> [Required work] Copy out every line in the entries below that includes "blue".

> [Data for processing]
- - -

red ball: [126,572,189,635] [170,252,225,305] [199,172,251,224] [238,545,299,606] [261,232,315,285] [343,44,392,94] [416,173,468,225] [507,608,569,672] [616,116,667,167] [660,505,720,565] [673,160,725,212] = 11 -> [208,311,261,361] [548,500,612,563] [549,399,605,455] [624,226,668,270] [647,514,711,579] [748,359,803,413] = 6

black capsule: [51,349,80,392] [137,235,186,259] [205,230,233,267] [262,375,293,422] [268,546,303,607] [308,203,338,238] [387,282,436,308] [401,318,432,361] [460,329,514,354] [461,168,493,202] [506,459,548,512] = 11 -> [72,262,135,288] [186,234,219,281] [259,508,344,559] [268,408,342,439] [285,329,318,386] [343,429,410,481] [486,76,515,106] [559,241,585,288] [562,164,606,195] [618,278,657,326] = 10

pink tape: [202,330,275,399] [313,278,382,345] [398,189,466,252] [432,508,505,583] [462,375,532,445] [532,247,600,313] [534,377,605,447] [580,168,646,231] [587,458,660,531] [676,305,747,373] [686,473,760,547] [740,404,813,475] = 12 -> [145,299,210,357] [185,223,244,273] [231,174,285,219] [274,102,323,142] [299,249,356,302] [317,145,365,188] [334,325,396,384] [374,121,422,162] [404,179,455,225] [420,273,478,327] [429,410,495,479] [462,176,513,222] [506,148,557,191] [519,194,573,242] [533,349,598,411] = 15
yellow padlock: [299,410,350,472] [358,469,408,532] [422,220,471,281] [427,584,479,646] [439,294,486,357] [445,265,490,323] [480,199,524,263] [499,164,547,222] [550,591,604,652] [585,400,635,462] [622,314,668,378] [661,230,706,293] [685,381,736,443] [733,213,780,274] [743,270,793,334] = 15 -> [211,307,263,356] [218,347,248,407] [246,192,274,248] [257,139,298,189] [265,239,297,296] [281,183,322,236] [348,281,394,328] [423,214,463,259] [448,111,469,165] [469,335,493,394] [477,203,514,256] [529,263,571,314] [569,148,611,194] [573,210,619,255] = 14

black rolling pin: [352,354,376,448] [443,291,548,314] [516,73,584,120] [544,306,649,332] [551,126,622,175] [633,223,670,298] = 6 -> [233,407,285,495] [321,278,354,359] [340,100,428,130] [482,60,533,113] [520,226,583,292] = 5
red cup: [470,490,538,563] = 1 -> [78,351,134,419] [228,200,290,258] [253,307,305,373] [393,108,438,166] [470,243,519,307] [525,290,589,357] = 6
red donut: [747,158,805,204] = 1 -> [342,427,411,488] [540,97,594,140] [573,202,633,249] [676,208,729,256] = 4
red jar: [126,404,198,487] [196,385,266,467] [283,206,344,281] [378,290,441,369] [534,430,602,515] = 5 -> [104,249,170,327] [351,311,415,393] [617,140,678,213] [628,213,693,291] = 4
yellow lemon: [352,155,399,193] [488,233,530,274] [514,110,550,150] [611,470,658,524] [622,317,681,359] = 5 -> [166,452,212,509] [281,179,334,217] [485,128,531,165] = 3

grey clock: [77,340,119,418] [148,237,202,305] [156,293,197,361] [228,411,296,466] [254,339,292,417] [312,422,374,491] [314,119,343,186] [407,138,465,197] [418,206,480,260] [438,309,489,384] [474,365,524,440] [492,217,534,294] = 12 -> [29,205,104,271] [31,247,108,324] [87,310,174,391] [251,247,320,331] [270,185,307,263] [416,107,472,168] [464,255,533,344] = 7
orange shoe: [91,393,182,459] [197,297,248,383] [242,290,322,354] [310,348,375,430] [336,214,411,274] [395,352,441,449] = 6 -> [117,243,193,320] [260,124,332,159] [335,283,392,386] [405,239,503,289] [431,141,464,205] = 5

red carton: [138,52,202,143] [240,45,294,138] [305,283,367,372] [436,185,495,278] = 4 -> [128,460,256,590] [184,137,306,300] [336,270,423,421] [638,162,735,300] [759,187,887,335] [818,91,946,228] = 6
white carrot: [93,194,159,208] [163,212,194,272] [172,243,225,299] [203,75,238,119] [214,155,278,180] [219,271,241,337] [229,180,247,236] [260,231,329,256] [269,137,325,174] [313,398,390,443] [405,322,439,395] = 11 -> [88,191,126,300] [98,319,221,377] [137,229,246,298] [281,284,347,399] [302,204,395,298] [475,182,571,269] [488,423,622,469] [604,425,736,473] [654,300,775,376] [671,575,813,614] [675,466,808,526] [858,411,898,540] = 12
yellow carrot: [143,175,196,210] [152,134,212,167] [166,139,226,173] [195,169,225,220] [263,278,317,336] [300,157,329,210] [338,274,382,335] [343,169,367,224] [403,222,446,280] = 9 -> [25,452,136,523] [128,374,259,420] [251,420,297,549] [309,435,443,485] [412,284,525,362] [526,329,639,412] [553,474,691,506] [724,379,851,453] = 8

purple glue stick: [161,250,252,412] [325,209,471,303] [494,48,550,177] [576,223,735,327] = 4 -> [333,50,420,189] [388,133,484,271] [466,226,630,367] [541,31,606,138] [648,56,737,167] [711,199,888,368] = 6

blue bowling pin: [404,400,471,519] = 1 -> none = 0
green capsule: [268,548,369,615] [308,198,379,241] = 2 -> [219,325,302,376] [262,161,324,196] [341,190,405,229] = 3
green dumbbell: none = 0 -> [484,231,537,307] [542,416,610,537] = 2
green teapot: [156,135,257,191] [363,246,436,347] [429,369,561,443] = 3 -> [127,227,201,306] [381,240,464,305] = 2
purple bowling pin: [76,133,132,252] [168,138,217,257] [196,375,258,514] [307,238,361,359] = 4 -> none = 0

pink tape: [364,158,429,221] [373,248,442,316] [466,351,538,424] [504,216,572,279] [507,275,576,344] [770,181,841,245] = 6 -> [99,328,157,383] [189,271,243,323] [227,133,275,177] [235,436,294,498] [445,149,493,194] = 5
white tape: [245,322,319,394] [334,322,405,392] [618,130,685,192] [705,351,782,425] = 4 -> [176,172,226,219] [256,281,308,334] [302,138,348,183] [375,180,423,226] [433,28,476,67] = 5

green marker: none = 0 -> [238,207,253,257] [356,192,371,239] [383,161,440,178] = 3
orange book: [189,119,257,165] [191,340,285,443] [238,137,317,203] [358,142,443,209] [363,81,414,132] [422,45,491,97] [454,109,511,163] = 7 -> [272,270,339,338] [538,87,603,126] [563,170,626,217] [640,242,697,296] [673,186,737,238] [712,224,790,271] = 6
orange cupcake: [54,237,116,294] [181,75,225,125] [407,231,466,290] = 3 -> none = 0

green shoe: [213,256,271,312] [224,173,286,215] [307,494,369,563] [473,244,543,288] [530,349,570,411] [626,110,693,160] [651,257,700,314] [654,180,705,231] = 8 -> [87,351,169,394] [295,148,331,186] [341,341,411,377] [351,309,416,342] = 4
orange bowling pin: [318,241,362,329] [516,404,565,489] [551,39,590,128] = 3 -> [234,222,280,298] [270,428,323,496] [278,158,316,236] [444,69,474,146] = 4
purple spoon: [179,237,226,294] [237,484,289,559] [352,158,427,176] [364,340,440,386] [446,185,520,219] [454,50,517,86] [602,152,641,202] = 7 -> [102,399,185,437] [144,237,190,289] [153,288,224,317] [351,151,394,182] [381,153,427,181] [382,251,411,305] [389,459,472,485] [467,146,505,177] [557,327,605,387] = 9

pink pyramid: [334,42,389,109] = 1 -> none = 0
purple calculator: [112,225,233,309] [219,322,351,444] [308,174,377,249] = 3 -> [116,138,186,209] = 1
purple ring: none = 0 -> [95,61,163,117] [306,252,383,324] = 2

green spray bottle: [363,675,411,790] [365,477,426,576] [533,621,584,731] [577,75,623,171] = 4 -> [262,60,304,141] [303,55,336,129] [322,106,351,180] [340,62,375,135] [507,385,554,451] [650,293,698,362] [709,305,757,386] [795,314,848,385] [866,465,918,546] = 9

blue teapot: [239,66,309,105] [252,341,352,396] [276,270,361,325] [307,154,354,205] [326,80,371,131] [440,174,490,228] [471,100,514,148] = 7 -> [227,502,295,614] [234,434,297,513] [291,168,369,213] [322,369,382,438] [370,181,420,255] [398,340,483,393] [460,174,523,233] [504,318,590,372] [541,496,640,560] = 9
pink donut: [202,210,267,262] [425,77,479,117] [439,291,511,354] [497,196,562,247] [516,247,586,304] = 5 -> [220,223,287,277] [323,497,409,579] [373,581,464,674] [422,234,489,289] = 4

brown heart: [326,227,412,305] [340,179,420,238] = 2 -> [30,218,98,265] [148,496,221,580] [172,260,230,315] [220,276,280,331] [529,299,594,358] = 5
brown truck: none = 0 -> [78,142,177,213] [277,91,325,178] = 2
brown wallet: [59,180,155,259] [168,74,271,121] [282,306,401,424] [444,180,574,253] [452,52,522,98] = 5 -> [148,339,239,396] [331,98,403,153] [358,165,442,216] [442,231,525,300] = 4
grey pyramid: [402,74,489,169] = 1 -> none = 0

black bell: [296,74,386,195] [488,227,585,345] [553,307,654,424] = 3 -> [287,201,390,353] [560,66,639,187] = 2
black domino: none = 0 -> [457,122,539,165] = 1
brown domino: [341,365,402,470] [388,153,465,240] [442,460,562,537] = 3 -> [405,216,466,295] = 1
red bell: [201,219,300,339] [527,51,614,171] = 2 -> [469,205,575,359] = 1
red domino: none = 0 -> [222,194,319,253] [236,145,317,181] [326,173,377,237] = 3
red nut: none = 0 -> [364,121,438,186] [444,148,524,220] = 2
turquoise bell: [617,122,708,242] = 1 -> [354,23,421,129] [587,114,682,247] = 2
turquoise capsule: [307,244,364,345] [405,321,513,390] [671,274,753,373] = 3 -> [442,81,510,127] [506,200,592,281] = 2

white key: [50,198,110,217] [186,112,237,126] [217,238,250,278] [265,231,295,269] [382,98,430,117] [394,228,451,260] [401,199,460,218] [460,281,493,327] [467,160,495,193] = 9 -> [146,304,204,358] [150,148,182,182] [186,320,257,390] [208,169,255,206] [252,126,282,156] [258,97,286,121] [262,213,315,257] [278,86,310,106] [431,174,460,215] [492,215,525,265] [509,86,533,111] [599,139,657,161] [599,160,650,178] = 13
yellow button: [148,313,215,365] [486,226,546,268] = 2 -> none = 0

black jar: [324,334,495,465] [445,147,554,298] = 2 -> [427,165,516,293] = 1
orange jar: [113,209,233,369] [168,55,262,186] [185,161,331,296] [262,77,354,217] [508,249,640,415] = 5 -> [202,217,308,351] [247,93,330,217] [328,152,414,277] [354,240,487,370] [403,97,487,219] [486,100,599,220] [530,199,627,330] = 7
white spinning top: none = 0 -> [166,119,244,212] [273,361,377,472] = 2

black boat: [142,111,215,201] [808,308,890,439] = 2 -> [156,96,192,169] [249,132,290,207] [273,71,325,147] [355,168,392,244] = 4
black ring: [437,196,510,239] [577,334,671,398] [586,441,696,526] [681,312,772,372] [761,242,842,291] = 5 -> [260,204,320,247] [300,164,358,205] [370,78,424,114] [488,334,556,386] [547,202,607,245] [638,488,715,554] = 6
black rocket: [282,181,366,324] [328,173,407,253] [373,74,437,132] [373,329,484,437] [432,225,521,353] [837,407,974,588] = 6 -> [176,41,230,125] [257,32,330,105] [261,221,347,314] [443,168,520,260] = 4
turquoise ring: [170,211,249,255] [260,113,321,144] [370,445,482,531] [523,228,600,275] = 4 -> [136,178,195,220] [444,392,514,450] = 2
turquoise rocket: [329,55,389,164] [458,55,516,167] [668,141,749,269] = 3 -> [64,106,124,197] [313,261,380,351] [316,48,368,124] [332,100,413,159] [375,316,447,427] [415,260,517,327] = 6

- - -

> [Result]
blue bowling pin: [404,400,471,519] = 1 -> none = 0
blue teapot: [239,66,309,105] [252,341,352,396] [276,270,361,325] [307,154,354,205] [326,80,371,131] [440,174,490,228] [471,100,514,148] = 7 -> [227,502,295,614] [234,434,297,513] [291,168,369,213] [322,369,382,438] [370,181,420,255] [398,340,483,393] [460,174,523,233] [504,318,590,372] [541,496,640,560] = 9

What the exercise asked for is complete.